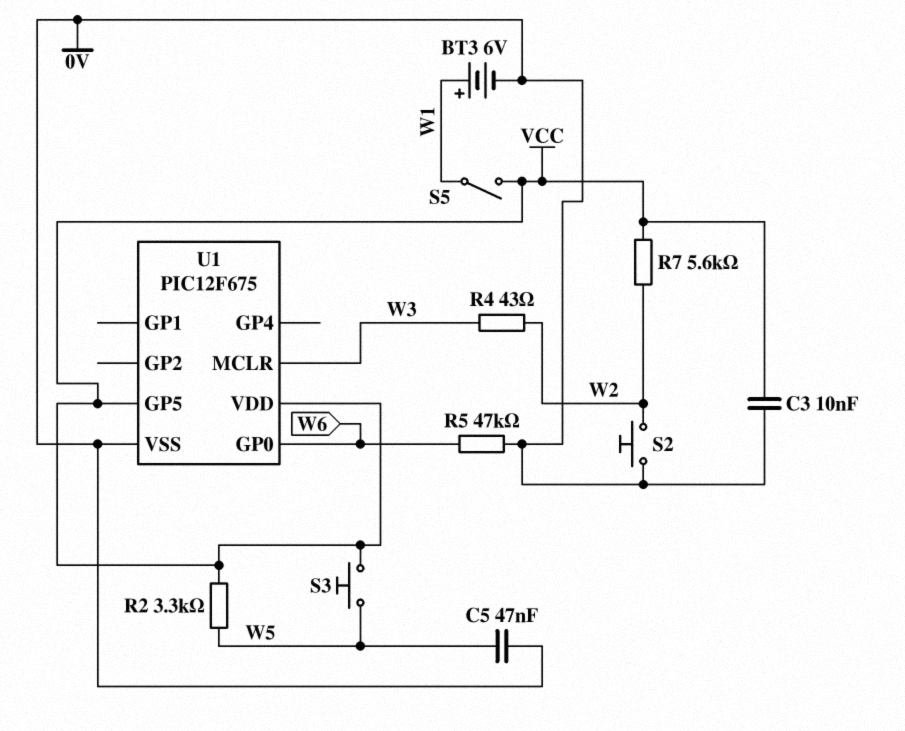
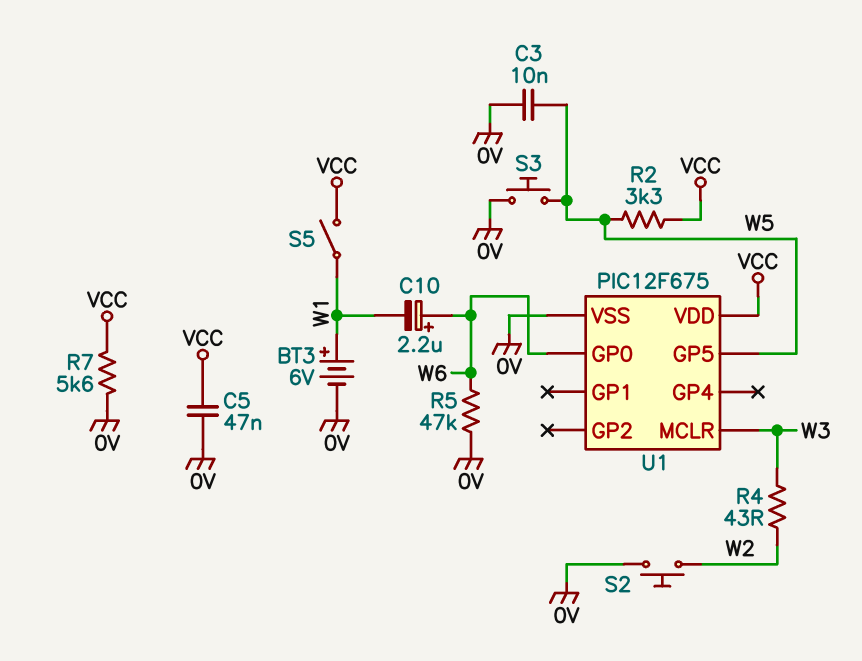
C3: 10nF (0V, VCC) -> 10nF (0V, W5)
C5: 47nF (0V, W5) -> 47nF (0V, VCC)
C10: none -> 2.2uF (plus W6, minus W1)
R7: 5.6k (VCC, W2) -> 5.6k (0V, VCC)
S3: button (VCC, W5) -> button (0V, W5)
U1 pin GP5: VCC -> W5

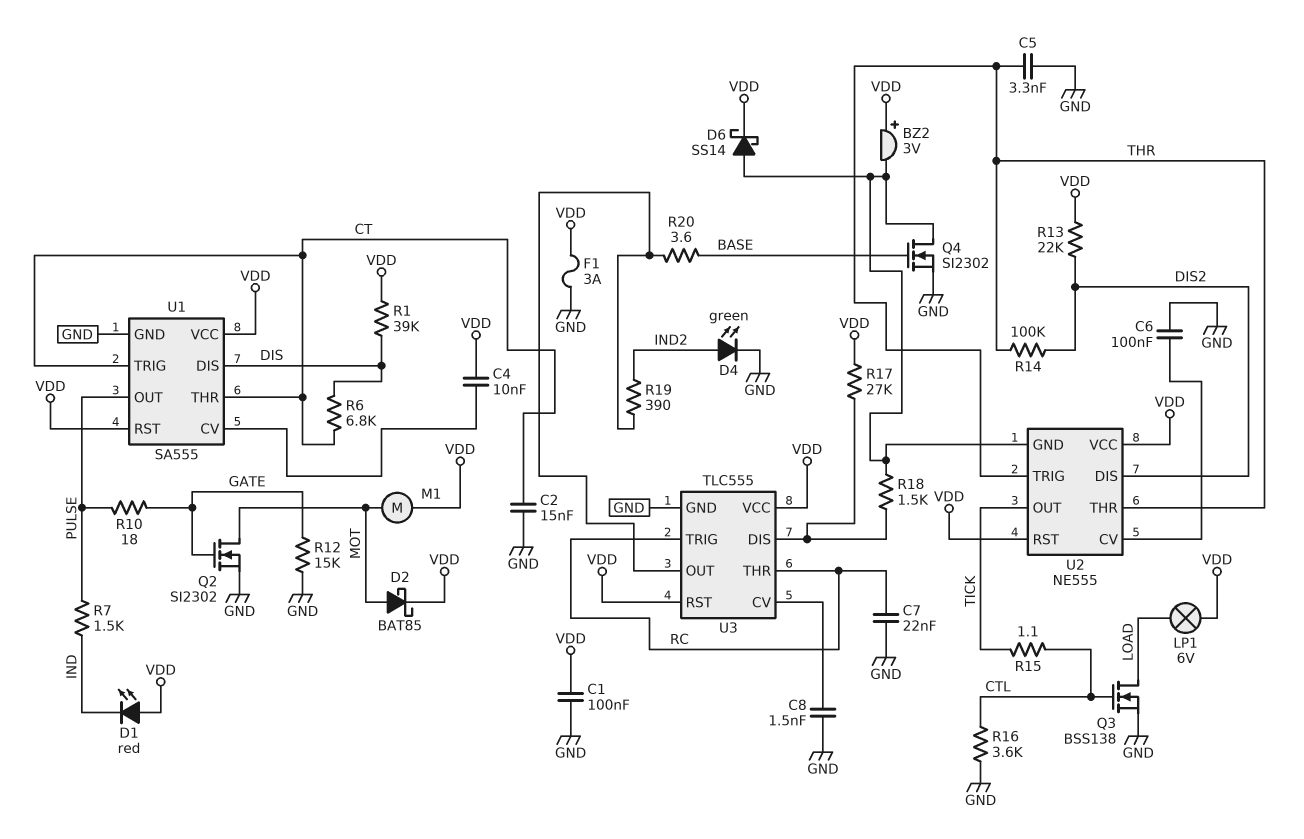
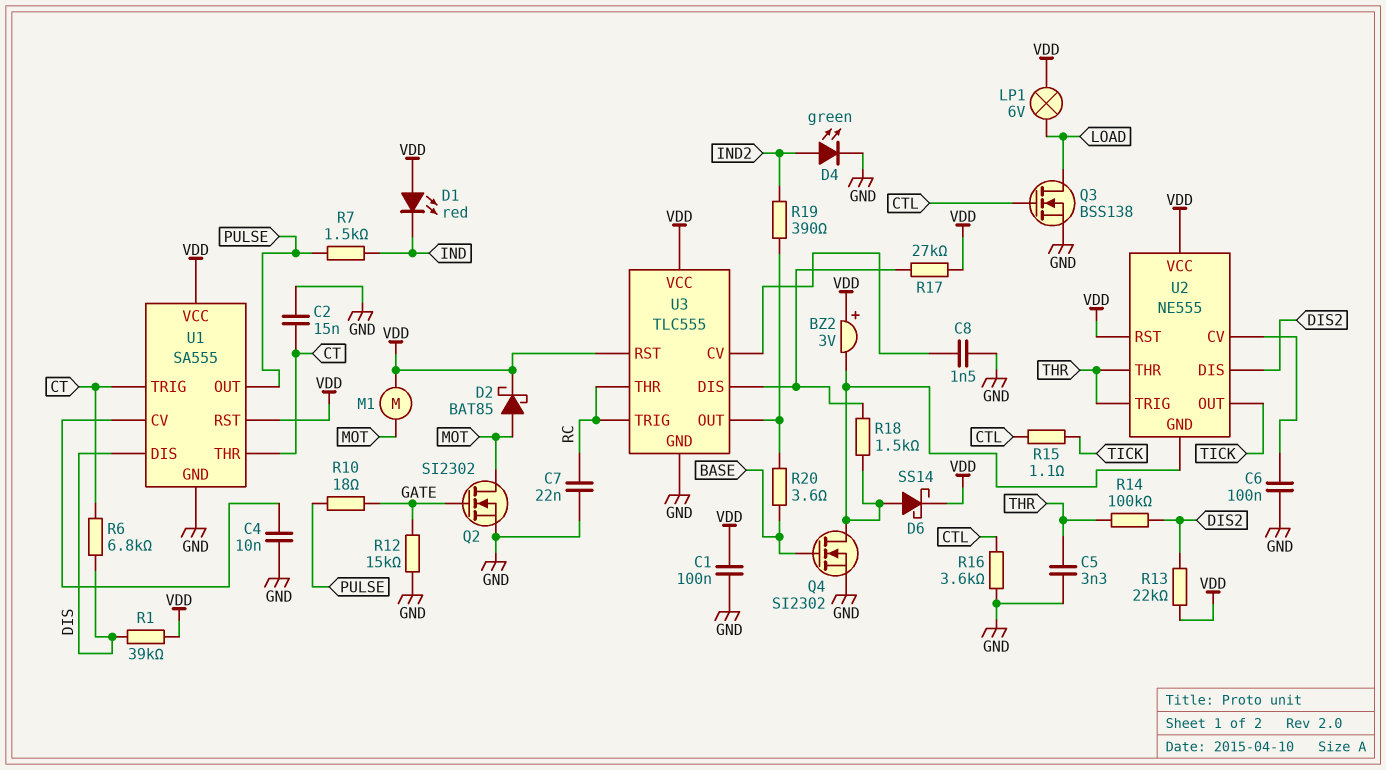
C4: 10nF (U1/CV, VDD) -> 10nF (GND, U1/CV)
F1: 3A (GND, VDD) -> none

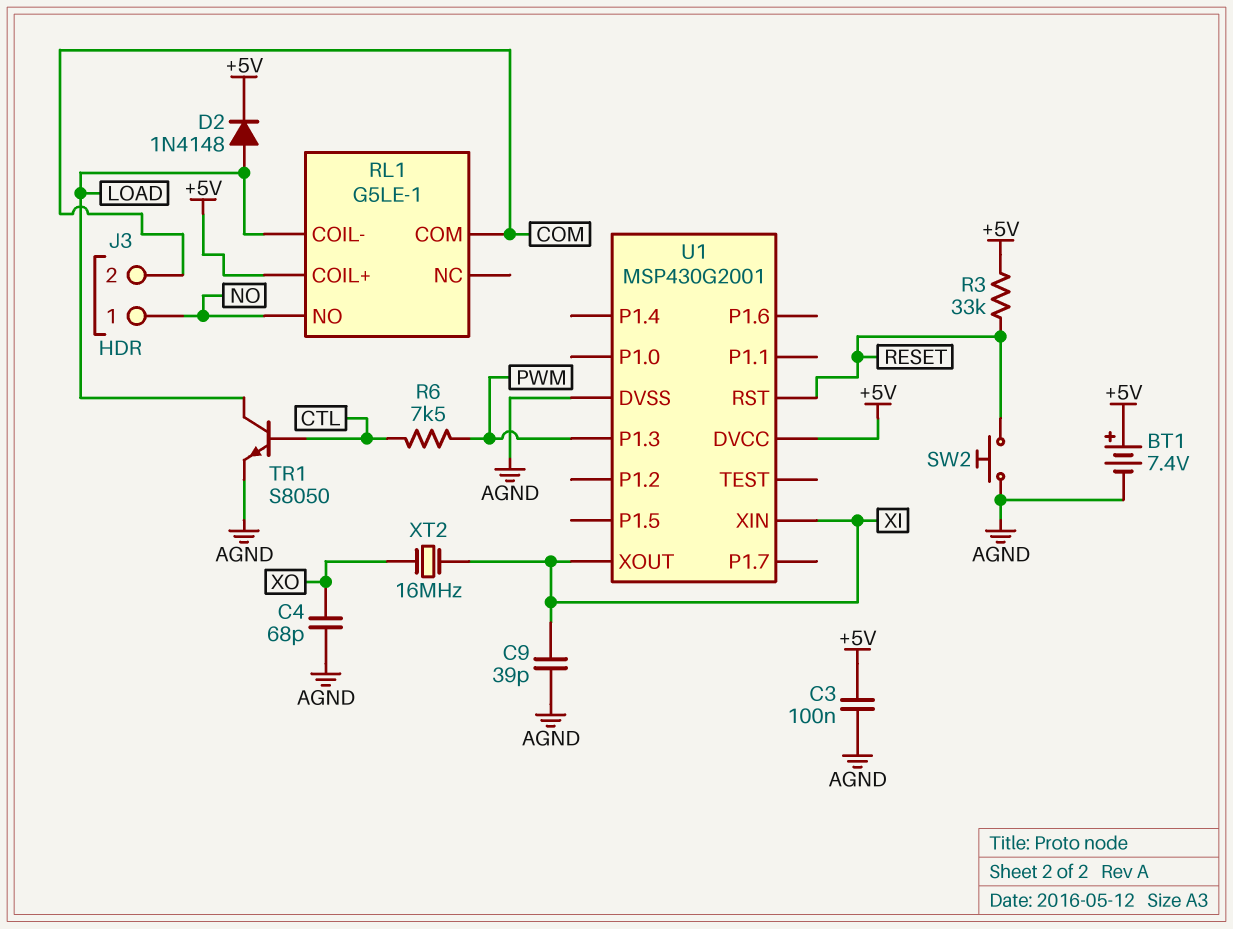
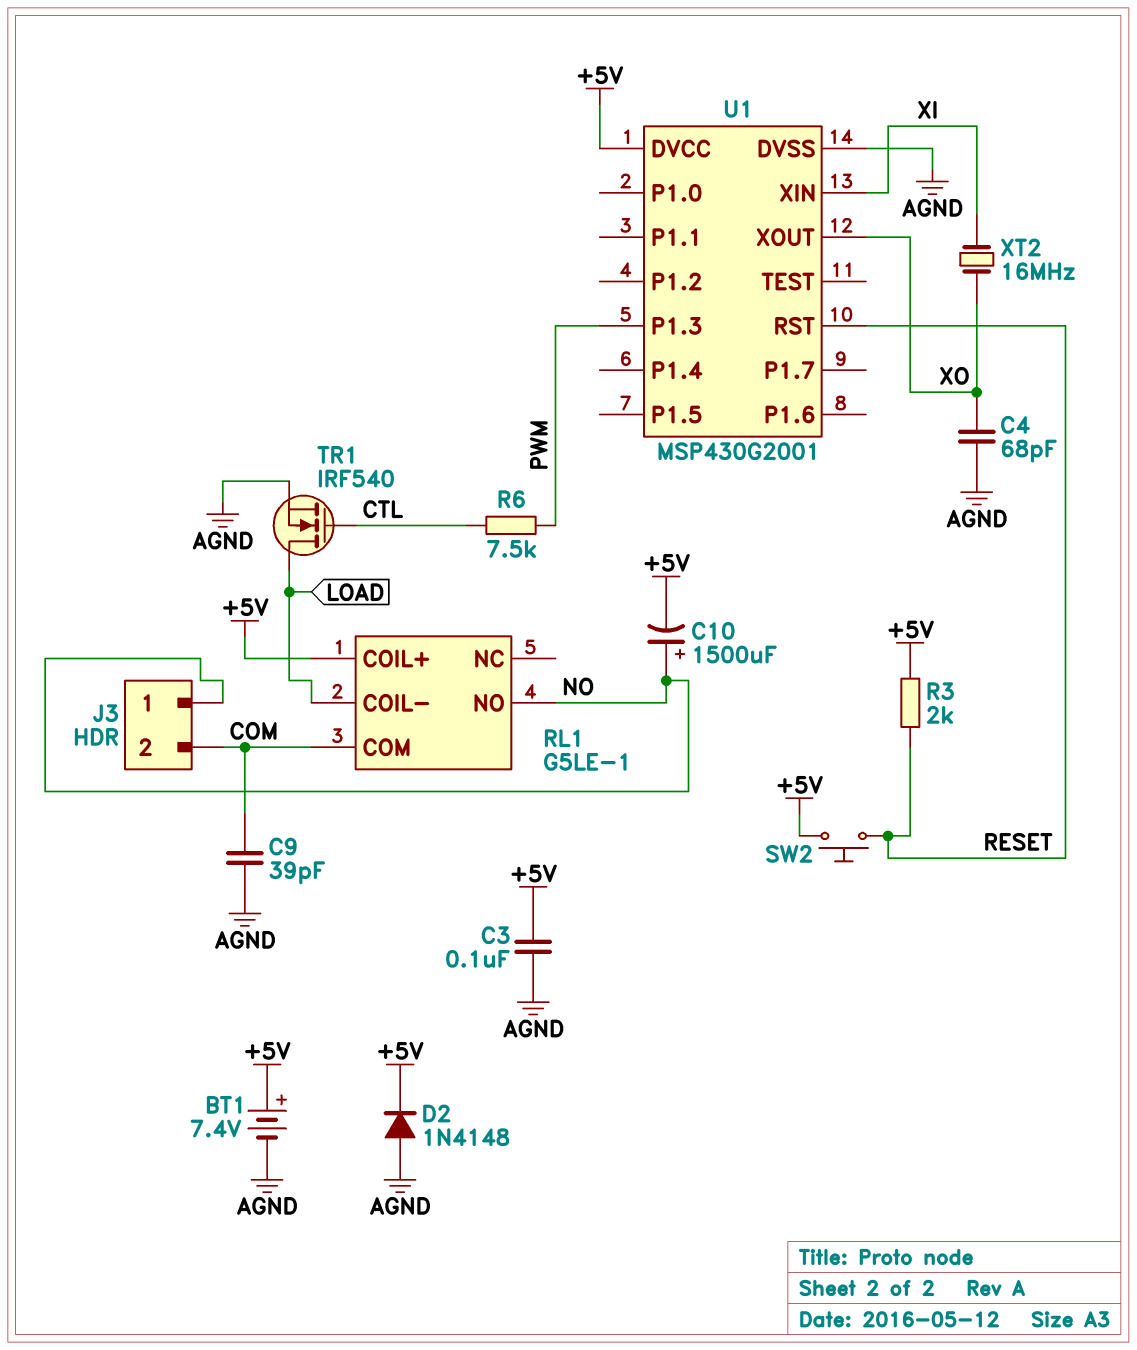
C9: 39pF (AGND, XI) -> 39pF (AGND, COM)
C10: none -> 1500uF (plus NO, minus +5V)
D2: diode 1N4148 (A LOAD, K +5V) -> diode 1N4148 (A AGND, K +5V)
R3: 33k (+5V, RESET) -> 2k (+5V, RESET)
SW2: button (AGND, RESET) -> button (+5V, RESET)
TR1: NPN S8050 (B CTL, C LOAD, E AGND) -> NMOS IRF540 (G CTL, D LOAD, S AGND)
U1 pin XOUT: XI -> XO

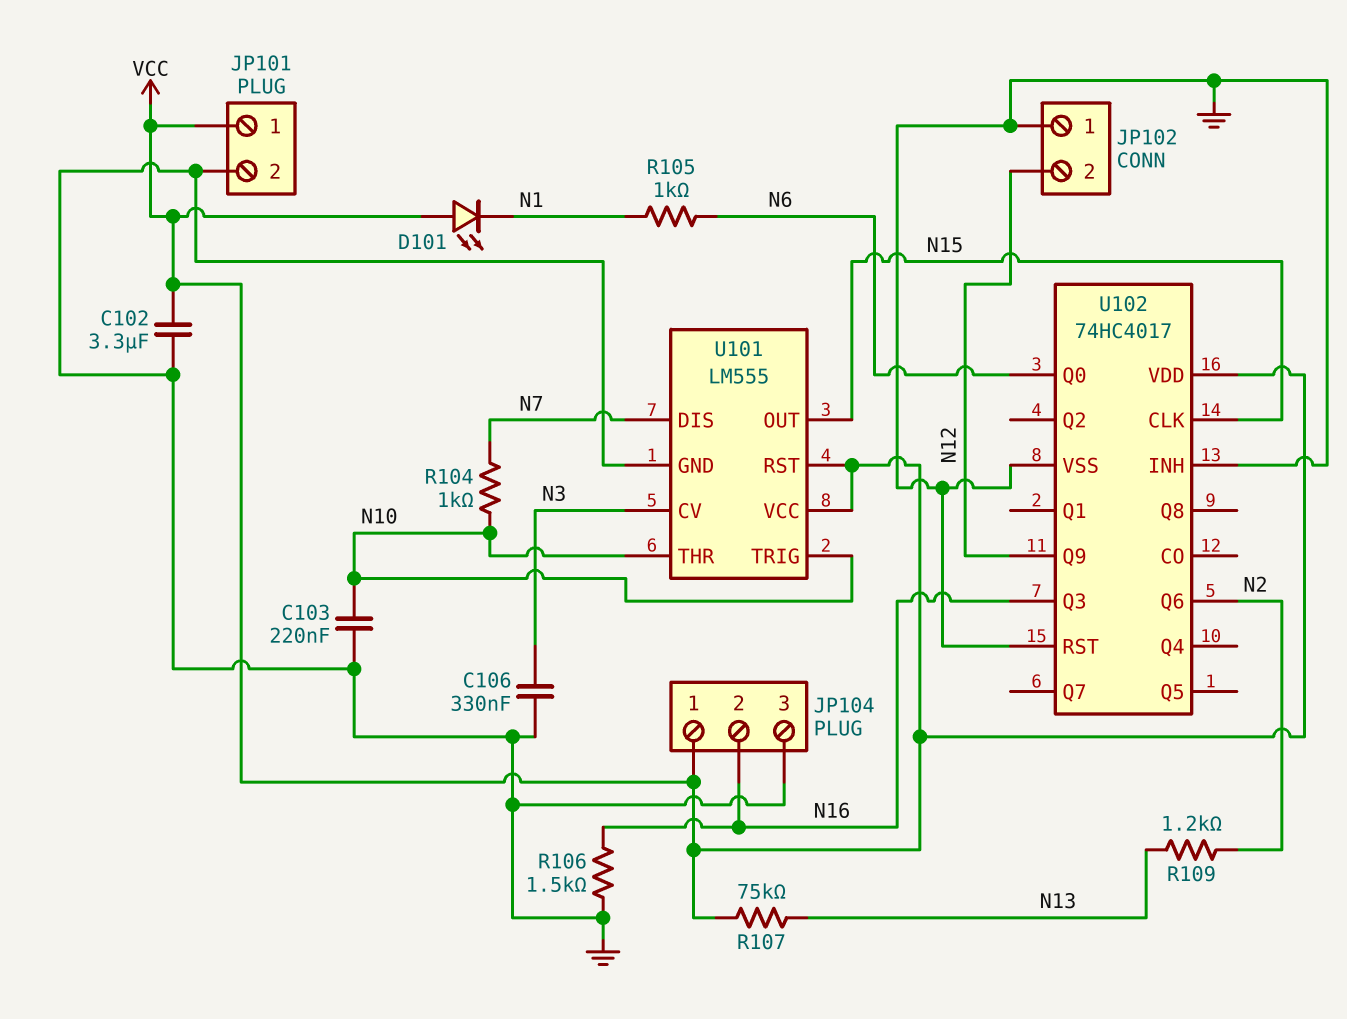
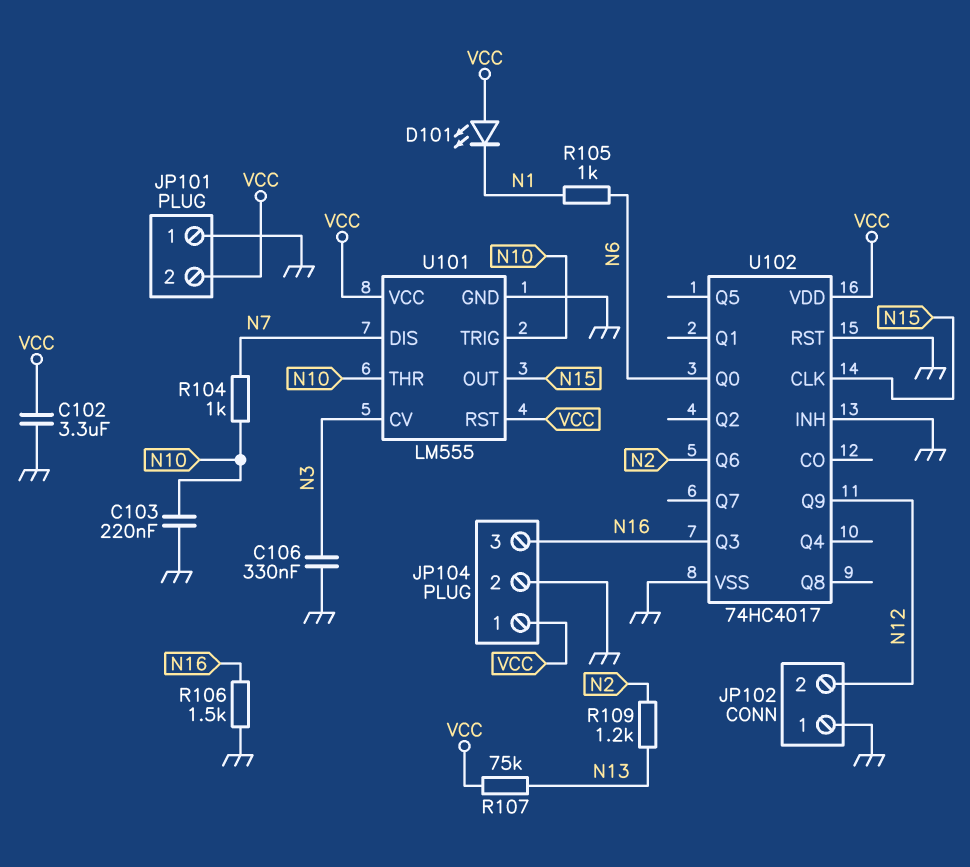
JP101 pin 1: VCC -> GND
JP101 pin 2: GND -> VCC
JP104 pin 2: N16 -> GND
JP104 pin 3: GND -> N16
::::
- **Exercise**: Reproduce the material word for word. Any pictures should be left out of the copy.

- **Task answer**:
C3: 10nF (0V, VCC) -> 10nF (0V, W5)
C5: 47nF (0V, W5) -> 47nF (0V, VCC)
C10: none -> 2.2uF (plus W6, minus W1)
R7: 5.6k (VCC, W2) -> 5.6k (0V, VCC)
S3: button (VCC, W5) -> button (0V, W5)
U1 pin GP5: VCC -> W5

C4: 10nF (U1/CV, VDD) -> 10nF (GND, U1/CV)
F1: 3A (GND, VDD) -> none

C9: 39pF (AGND, XI) -> 39pF (AGND, COM)
C10: none -> 1500uF (plus NO, minus +5V)
D2: diode 1N4148 (A LOAD, K +5V) -> diode 1N4148 (A AGND, K +5V)
R3: 33k (+5V, RESET) -> 2k (+5V, RESET)
SW2: button (AGND, RESET) -> button (+5V, RESET)
TR1: NPN S8050 (B CTL, C LOAD, E AGND) -> NMOS IRF540 (G CTL, D LOAD, S AGND)
U1 pin XOUT: XI -> XO

JP101 pin 1: VCC -> GND
JP101 pin 2: GND -> VCC
JP104 pin 2: N16 -> GND
JP104 pin 3: GND -> N16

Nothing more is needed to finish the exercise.